▸ Task prompt: Write out the listing verbatim. No pictures belong in it.

▸ Data block:
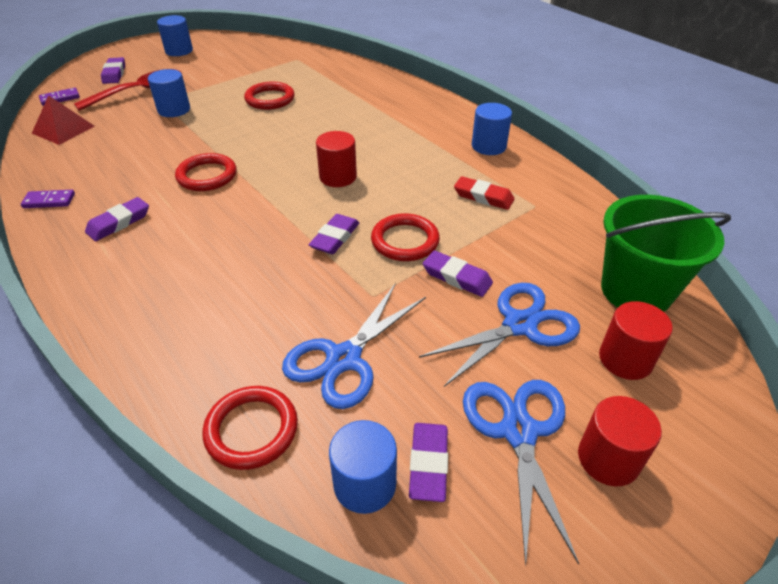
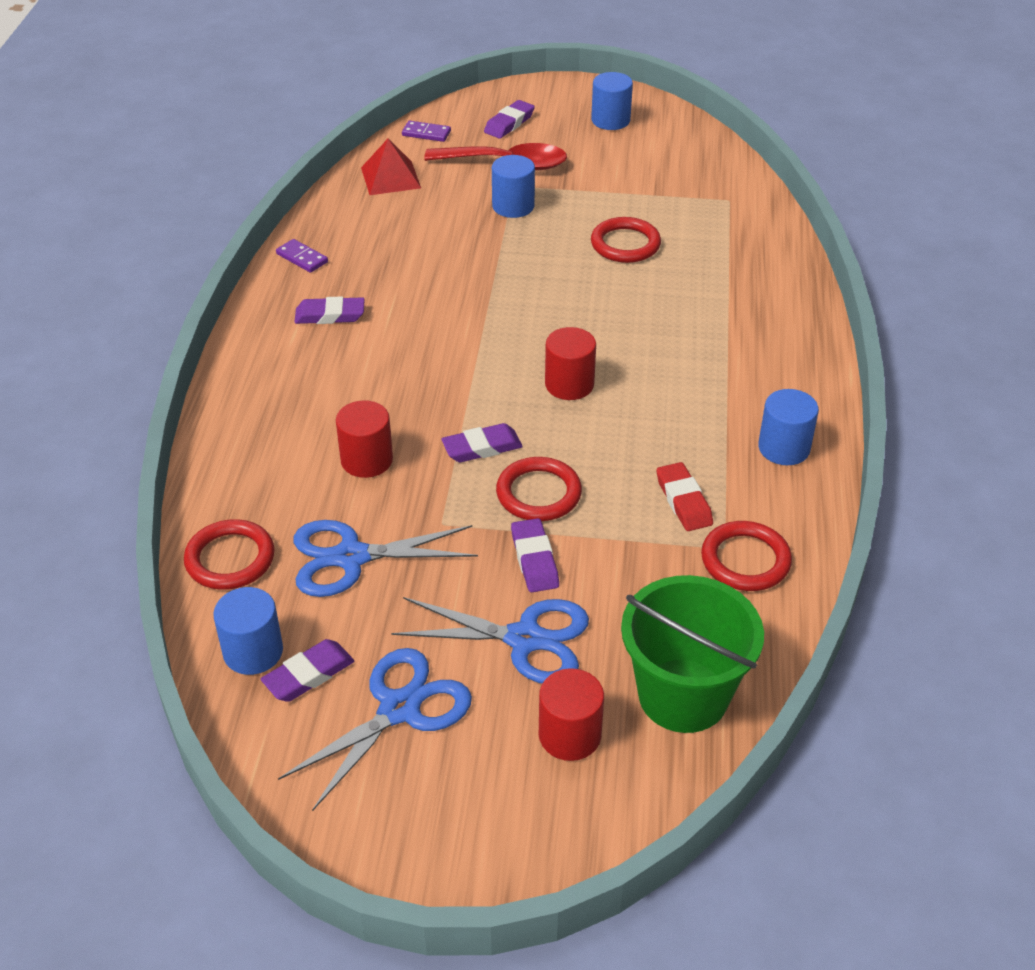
camera: 45 degrees right, 0 degrees up
(207, 176) = (453, 308): red ring -> red ring (745, 560)
(608, 459) = (435, 780): red cylinder -> red cylinder (366, 460)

▸ Exercise answer:
camera: 45 degrees right, 0 degrees up
(207, 176) = (453, 308): red ring -> red ring (745, 560)
(608, 459) = (435, 780): red cylinder -> red cylinder (366, 460)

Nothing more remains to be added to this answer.